» **EXERCISE**
Reproduce each line of the records below verbatim, omitting the pictures.

□ □ □ □

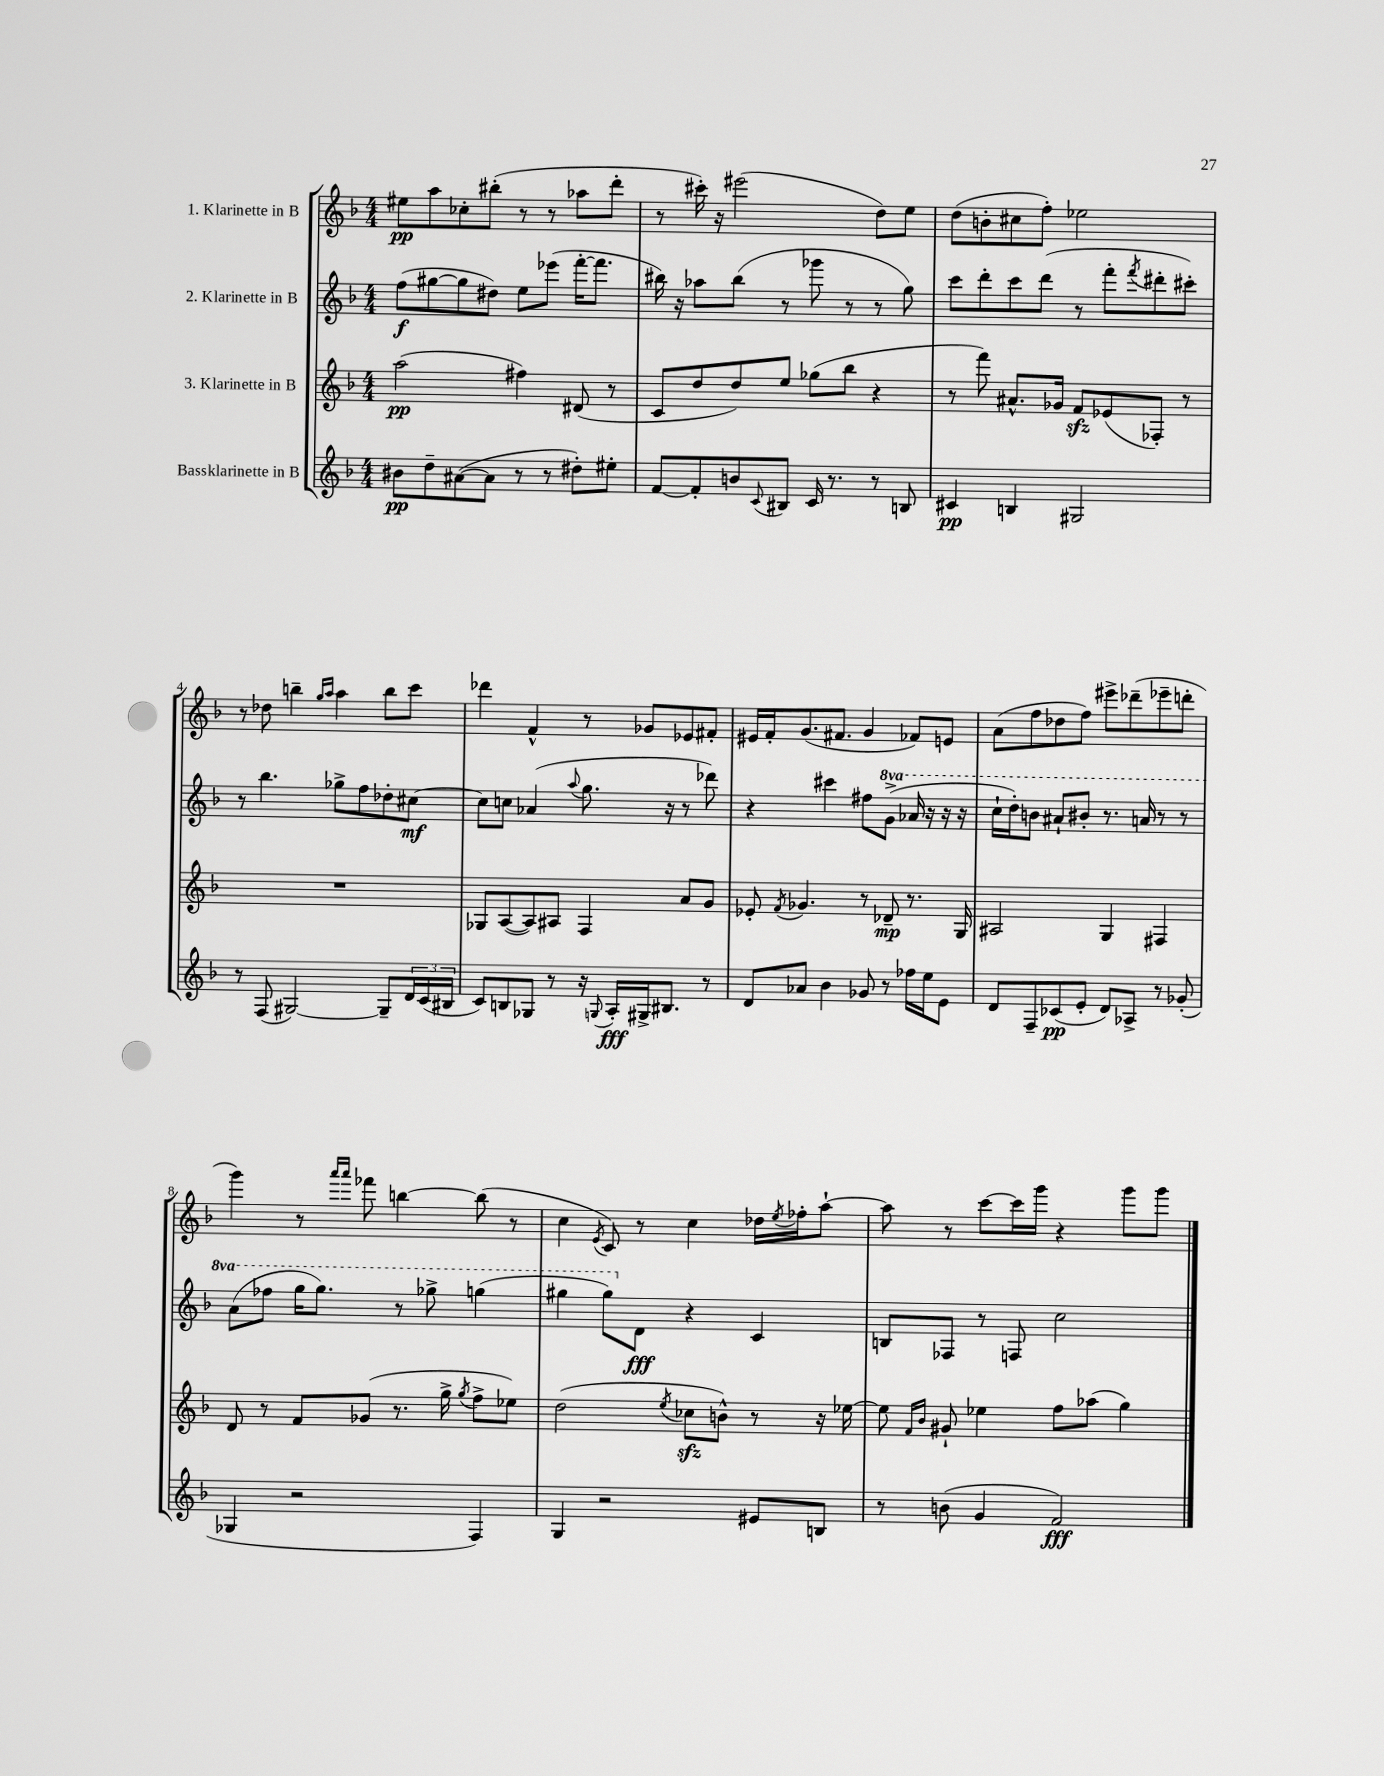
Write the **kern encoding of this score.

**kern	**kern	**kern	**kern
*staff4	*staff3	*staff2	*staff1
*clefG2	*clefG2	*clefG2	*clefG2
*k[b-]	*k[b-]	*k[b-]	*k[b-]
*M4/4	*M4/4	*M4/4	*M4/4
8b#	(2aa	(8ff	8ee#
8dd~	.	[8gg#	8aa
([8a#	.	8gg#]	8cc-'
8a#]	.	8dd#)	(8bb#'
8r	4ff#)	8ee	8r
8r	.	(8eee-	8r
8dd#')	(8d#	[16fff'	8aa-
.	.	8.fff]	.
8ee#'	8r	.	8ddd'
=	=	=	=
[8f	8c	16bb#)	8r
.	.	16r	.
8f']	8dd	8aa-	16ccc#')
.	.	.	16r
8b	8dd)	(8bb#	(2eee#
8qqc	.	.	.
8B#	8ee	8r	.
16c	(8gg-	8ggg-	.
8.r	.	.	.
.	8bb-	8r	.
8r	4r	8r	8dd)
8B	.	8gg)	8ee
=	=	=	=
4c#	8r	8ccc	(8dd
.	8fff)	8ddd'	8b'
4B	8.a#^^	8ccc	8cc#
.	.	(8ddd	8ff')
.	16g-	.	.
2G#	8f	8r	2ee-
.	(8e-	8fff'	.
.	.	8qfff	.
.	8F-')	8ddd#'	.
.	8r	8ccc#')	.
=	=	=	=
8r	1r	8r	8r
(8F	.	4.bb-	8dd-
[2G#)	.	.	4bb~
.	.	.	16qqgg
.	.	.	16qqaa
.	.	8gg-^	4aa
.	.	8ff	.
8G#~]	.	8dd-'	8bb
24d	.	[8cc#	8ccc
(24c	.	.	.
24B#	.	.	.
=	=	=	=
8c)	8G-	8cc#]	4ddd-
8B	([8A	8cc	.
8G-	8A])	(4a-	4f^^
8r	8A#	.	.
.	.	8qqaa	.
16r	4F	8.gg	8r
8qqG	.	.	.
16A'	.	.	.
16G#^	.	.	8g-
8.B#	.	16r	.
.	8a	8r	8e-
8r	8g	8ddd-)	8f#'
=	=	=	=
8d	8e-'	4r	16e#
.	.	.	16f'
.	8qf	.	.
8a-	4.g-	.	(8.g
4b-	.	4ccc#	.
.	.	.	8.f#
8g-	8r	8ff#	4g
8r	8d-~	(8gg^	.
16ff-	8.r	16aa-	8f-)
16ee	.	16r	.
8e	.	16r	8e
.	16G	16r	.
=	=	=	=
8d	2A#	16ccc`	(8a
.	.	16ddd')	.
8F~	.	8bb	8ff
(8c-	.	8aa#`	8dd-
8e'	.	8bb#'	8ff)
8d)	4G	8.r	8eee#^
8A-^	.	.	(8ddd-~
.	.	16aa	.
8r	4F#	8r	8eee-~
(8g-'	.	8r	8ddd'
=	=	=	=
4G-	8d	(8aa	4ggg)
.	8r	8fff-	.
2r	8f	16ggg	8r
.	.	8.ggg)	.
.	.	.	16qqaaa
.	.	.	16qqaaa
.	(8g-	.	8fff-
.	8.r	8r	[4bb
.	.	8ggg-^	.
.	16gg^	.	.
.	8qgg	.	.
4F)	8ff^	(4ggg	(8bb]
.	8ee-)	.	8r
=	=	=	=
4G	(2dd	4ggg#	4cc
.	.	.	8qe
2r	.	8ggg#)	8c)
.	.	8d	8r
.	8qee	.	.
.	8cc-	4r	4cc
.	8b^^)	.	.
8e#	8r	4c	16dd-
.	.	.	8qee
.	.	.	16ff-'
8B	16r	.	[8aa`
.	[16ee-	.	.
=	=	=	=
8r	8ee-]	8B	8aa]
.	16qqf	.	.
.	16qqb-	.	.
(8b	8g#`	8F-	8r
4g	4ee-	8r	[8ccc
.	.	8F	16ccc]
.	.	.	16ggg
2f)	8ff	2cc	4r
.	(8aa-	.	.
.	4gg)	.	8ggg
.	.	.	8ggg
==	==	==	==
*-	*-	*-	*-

□ □ □ □

» **ANSWER TO THE EXERCISE**
Write the **kern encoding of this score.

**kern	**kern	**kern	**kern
*staff4	*staff3	*staff2	*staff1
*clefG2	*clefG2	*clefG2	*clefG2
*k[b-]	*k[b-]	*k[b-]	*k[b-]
*M4/4	*M4/4	*M4/4	*M4/4
8b#	(2aa	(8ff	8ee#
8dd~	.	[8gg#	8aa
([8a#	.	8gg#]	8cc-'
8a#]	.	8dd#)	(8bb#'
8r	4ff#)	8ee	8r
8r	.	(8eee-	8r
8dd#')	(8d#	[16fff'	8aa-
.	.	8.fff]	.
8ee#'	8r	.	8ddd'
=	=	=	=
[8f	8c	16bb#)	8r
.	.	16r	.
8f']	8dd	8aa-	16ccc#')
.	.	.	16r
8b	8dd)	(8bb#	(2eee#
8qqc	.	.	.
8B#	8ee	8r	.
16c	(8gg-	8ggg-	.
8.r	.	.	.
.	8bb-	8r	.
8r	4r	8r	8dd)
8B	.	8gg)	8ee
=	=	=	=
4c#	8r	8ccc	(8dd
.	8fff)	8ddd'	8b'
4B	8.a#^^	8ccc	8cc#
.	.	(8ddd	8ff')
.	16g-	.	.
2G#	8f	8r	2ee-
.	(8e-	8fff'	.
.	.	8qfff	.
.	8F-')	8ddd#'	.
.	8r	8ccc#')	.
=	=	=	=
8r	1r	8r	8r
(8F	.	4.bb-	8dd-
[2G#)	.	.	4bb~
.	.	.	16qqgg
.	.	.	16qqaa
.	.	8gg-^	4aa
.	.	8ff	.
8G#~]	.	8dd-'	8bb
24d	.	[8cc#	8ccc
(24c	.	.	.
24B#	.	.	.
=	=	=	=
8c)	8G-	8cc#]	4ddd-
8B	([8A	8cc	.
8G-	8A])	(4a-	4f^^
8r	8A#	.	.
.	.	8qqaa	.
16r	4F	8.gg	8r
8qqG	.	.	.
16A'	.	.	.
16G#^	.	.	8g-
8.B#	.	16r	.
.	8a	8r	8e-
8r	8g	8ddd-)	8f#'
=	=	=	=
8d	8e-'	4r	16e#
.	.	.	16f'
.	8qf	.	.
8a-	4.g-	.	(8.g
4b-	.	4ccc#	.
.	.	.	8.f#
8g-	8r	8ff#	4g
8r	8d-~	(8gg^	.
16ff-	8.r	16aa-	8f-)
16ee	.	16r	.
8e	.	16r	8e
.	16G	16r	.
=	=	=	=
8d	2A#	16ccc`	(8a
.	.	16ddd')	.
8F~	.	8bb	8ff
(8c-	.	8aa#`	8dd-
8e'	.	8bb#'	8ff)
8d)	4G	8.r	8eee#^
8A-^	.	.	(8ddd-~
.	.	16aa	.
8r	4F#	8r	8eee-~
(8g-'	.	8r	8ddd'
=	=	=	=
4G-	8d	(8aa	4ggg)
.	8r	8fff-	.
2r	8f	16ggg	8r
.	.	8.ggg)	.
.	.	.	16qqaaa
.	.	.	16qqaaa
.	(8g-	.	8fff-
.	8.r	8r	[4bb
.	.	8ggg-^	.
.	16gg^	.	.
.	8qgg	.	.
4F)	8ff^	(4ggg	(8bb]
.	8ee-)	.	8r
=	=	=	=
4G	(2dd	4ggg#	4cc
.	.	.	8qe
2r	.	8ggg#)	8c)
.	.	8d	8r
.	8qee	.	.
.	8cc-	4r	4cc
.	8b^^)	.	.
8e#	8r	4c	16dd-
.	.	.	8qee
.	.	.	16ff-'
8B	16r	.	[8aa`
.	[16ee-	.	.
=	=	=	=
8r	8ee-]	8B	8aa]
.	16qqf	.	.
.	16qqb-	.	.
(8b	8g#`	8F-	8r
4g	4ee-	8r	[8ccc
.	.	8F	16ccc]
.	.	.	16ggg
2f)	8ff	2cc	4r
.	(8aa-	.	.
.	4gg)	.	8ggg
.	.	.	8ggg
==	==	==	==
*-	*-	*-	*-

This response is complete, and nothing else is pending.